(DATA TO EXAMINE begins)

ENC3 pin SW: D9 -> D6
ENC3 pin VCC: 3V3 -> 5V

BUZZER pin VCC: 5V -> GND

(DATA TO EXAMINE ends)
(DATA TO EXAMINE begins)

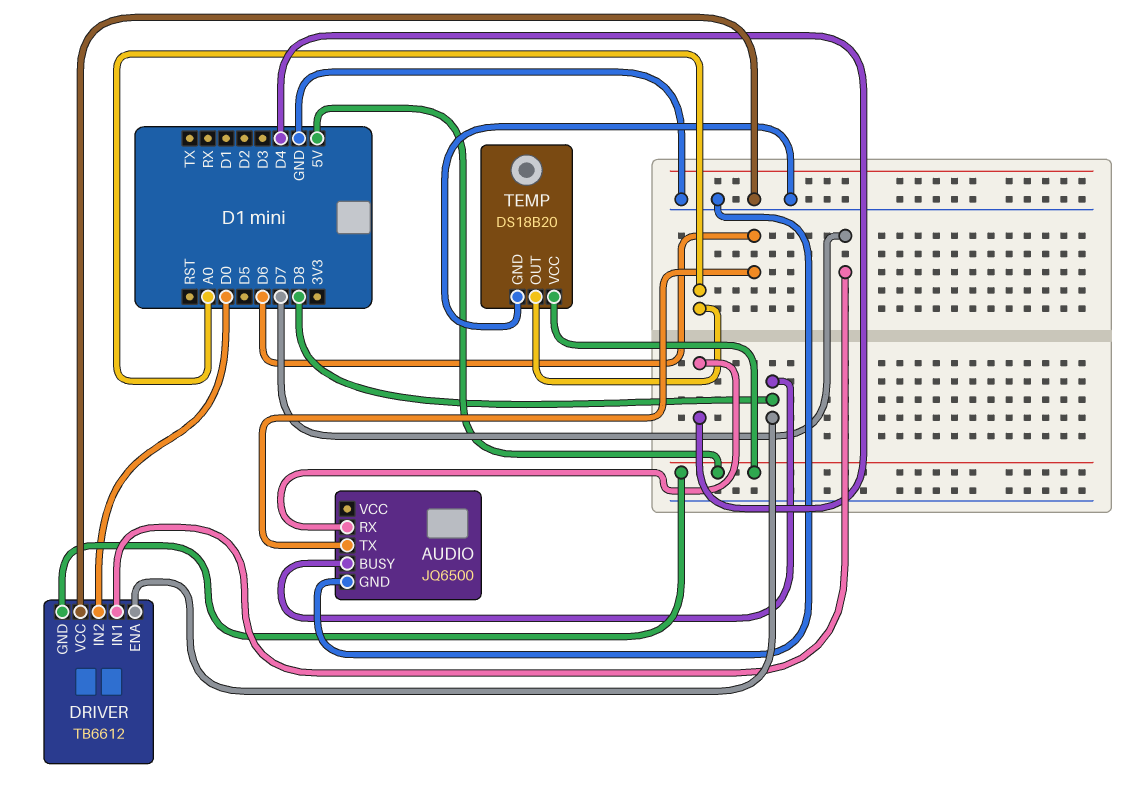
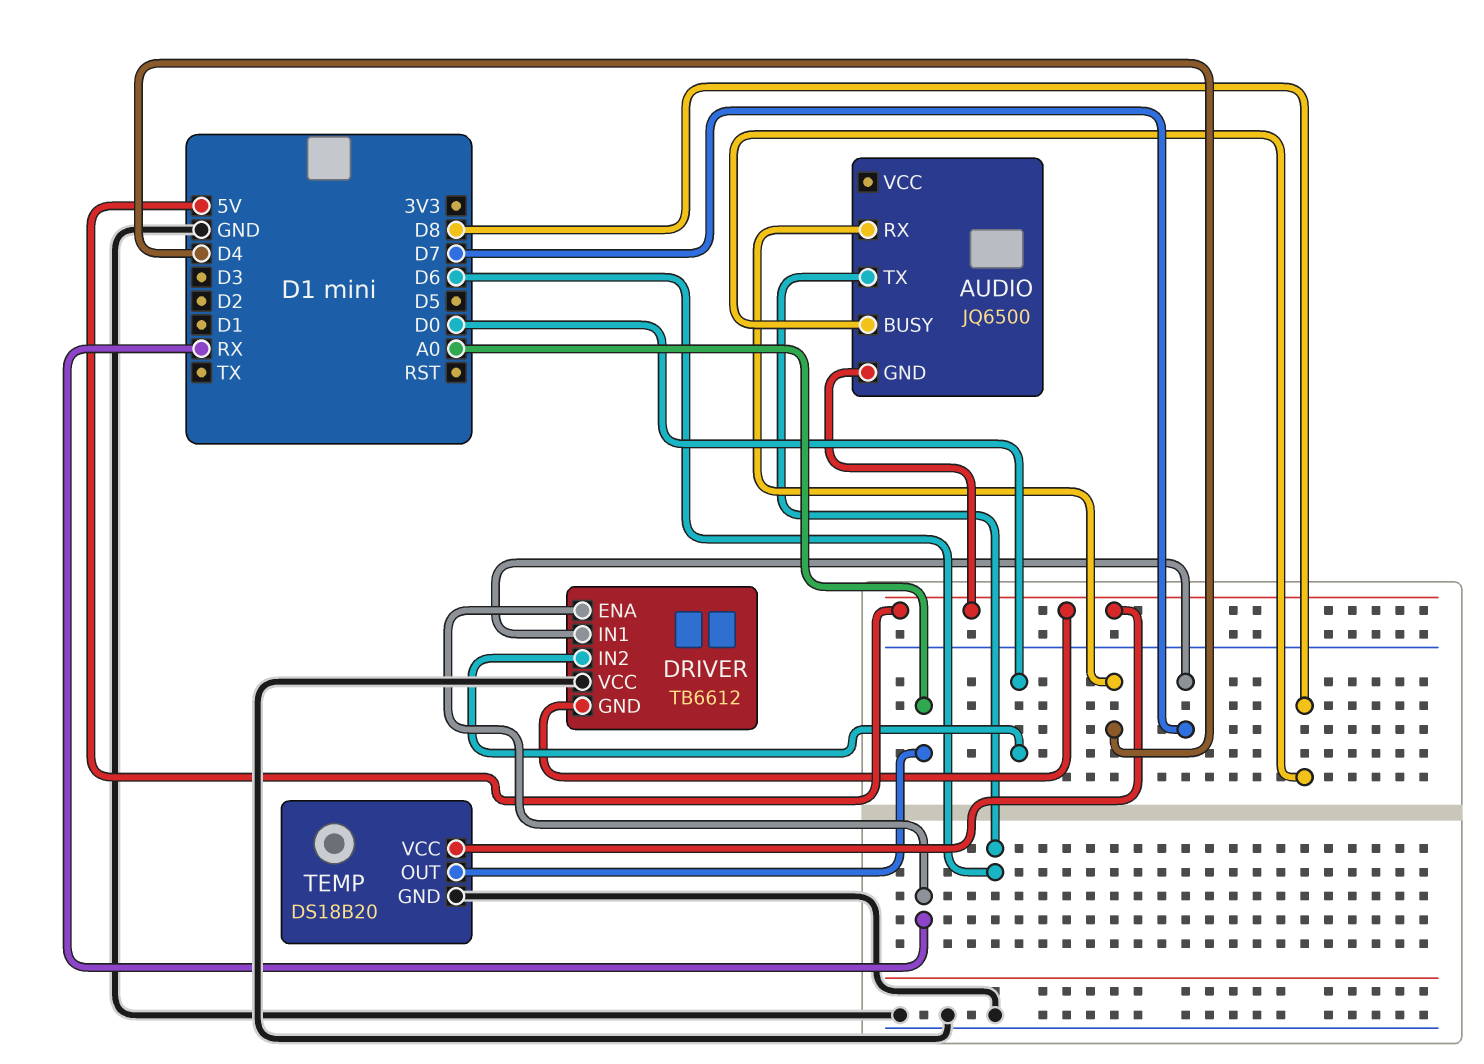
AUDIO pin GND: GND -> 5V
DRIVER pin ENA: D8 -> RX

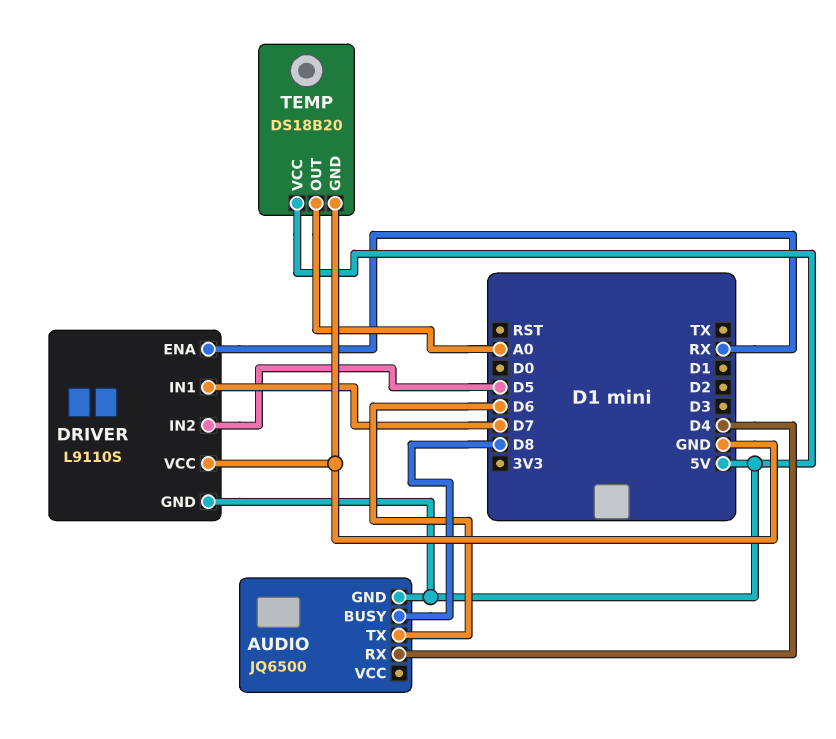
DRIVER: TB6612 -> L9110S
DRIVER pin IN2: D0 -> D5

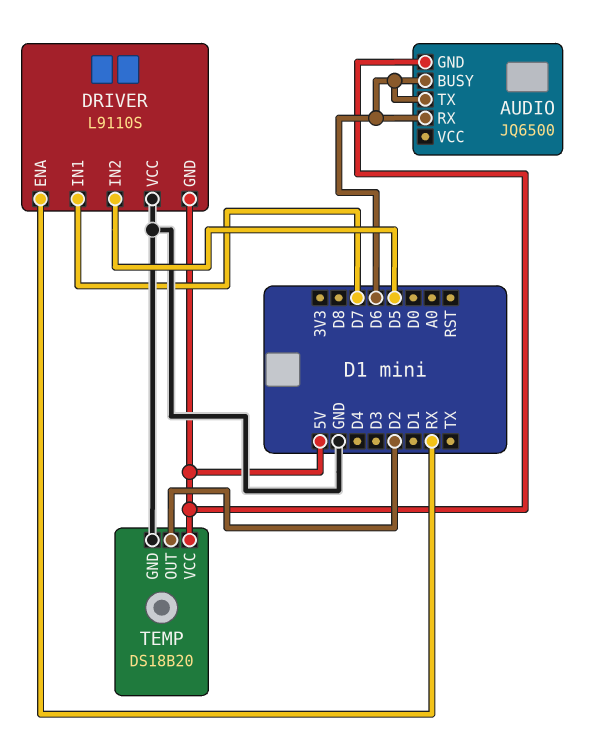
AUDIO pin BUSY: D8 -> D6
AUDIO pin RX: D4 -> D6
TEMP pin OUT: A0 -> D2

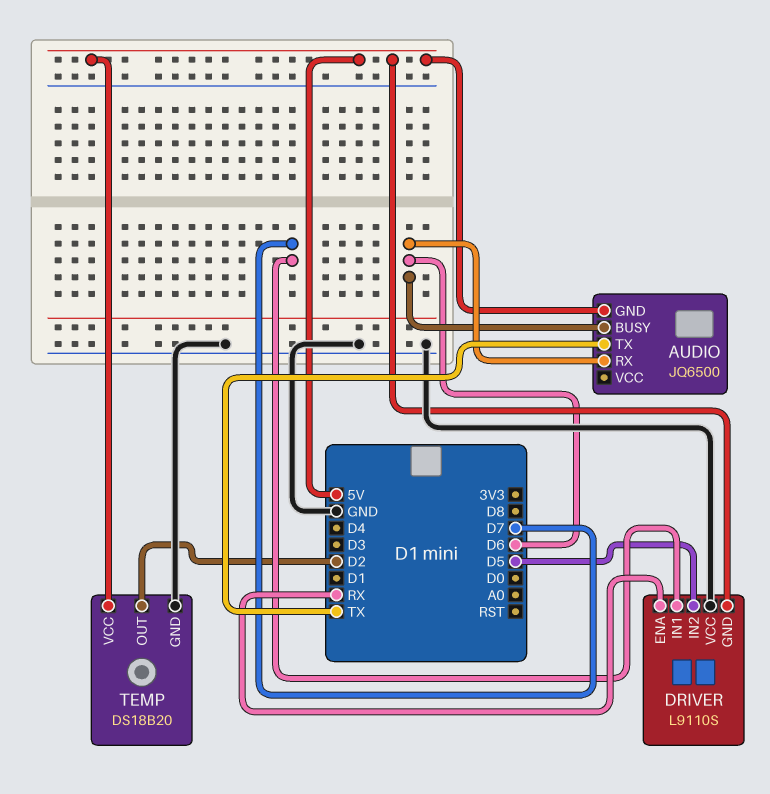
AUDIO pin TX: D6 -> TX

(DATA TO EXAMINE ends)

ABOUT THIS EXERCISE: Search the material above for lines containing the string "AUDIO", then pull them out.

WORKED SOLUTION:
AUDIO pin GND: GND -> 5V
AUDIO pin BUSY: D8 -> D6
AUDIO pin RX: D4 -> D6
AUDIO pin TX: D6 -> TX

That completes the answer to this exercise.